- _EXERCISE DATA_

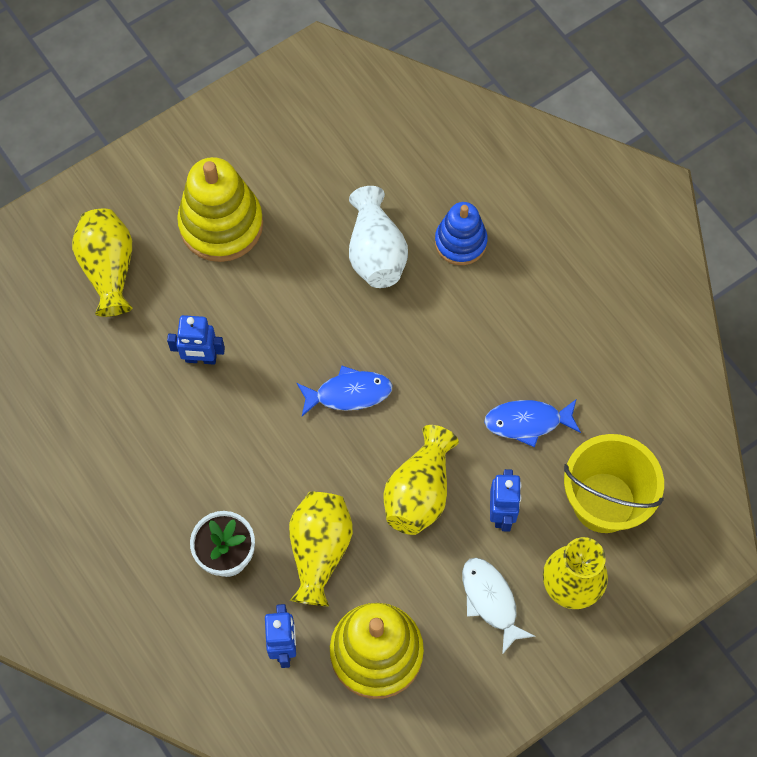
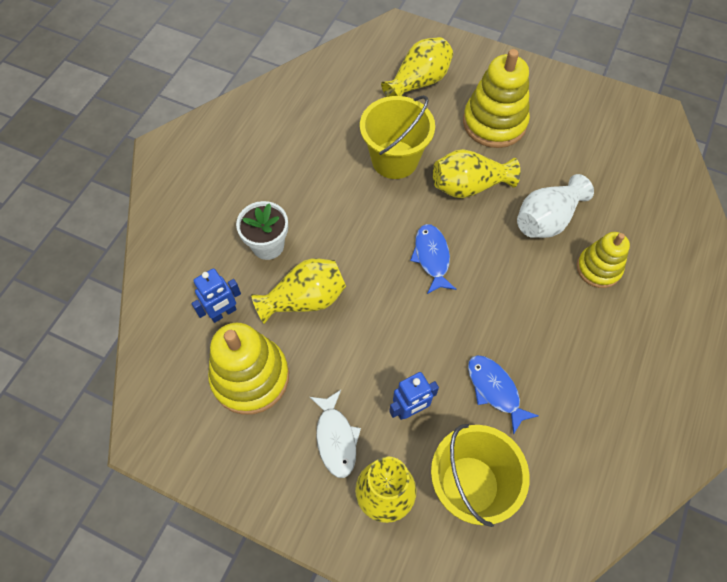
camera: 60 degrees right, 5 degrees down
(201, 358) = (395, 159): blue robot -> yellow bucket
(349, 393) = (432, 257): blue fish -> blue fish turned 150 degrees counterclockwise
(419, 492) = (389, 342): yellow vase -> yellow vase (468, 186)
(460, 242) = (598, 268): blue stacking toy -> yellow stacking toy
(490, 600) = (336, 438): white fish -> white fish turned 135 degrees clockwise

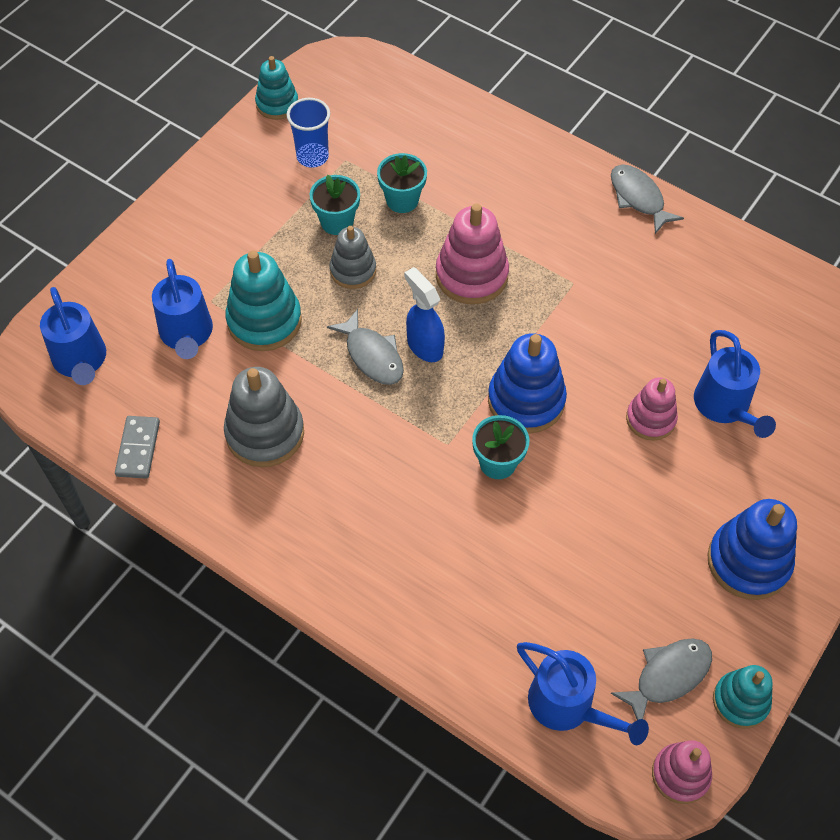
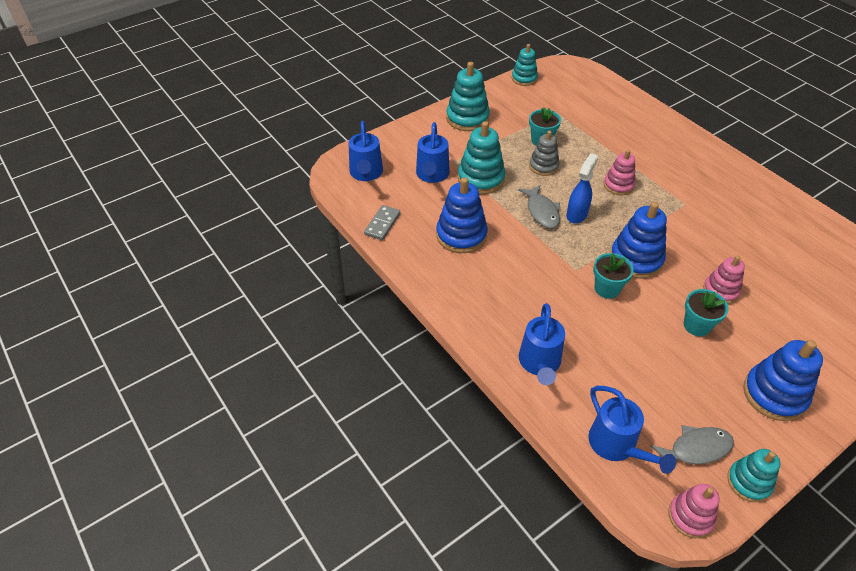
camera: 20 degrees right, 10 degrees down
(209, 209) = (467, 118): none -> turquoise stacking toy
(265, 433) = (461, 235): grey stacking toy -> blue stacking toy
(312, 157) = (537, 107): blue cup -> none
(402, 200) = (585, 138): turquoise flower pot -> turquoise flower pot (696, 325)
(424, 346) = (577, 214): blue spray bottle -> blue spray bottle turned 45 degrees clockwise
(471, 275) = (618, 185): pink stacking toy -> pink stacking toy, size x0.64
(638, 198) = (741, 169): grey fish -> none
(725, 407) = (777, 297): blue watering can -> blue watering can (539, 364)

- _TASK DIRECTIONS_
Could you output every record above exactly as written, leaving out the pictures?

- _OUTPUT OF THE TASK_
camera: 60 degrees right, 5 degrees down
(201, 358) = (395, 159): blue robot -> yellow bucket
(349, 393) = (432, 257): blue fish -> blue fish turned 150 degrees counterclockwise
(419, 492) = (389, 342): yellow vase -> yellow vase (468, 186)
(460, 242) = (598, 268): blue stacking toy -> yellow stacking toy
(490, 600) = (336, 438): white fish -> white fish turned 135 degrees clockwise

camera: 20 degrees right, 10 degrees down
(209, 209) = (467, 118): none -> turquoise stacking toy
(265, 433) = (461, 235): grey stacking toy -> blue stacking toy
(312, 157) = (537, 107): blue cup -> none
(402, 200) = (585, 138): turquoise flower pot -> turquoise flower pot (696, 325)
(424, 346) = (577, 214): blue spray bottle -> blue spray bottle turned 45 degrees clockwise
(471, 275) = (618, 185): pink stacking toy -> pink stacking toy, size x0.64
(638, 198) = (741, 169): grey fish -> none
(725, 407) = (777, 297): blue watering can -> blue watering can (539, 364)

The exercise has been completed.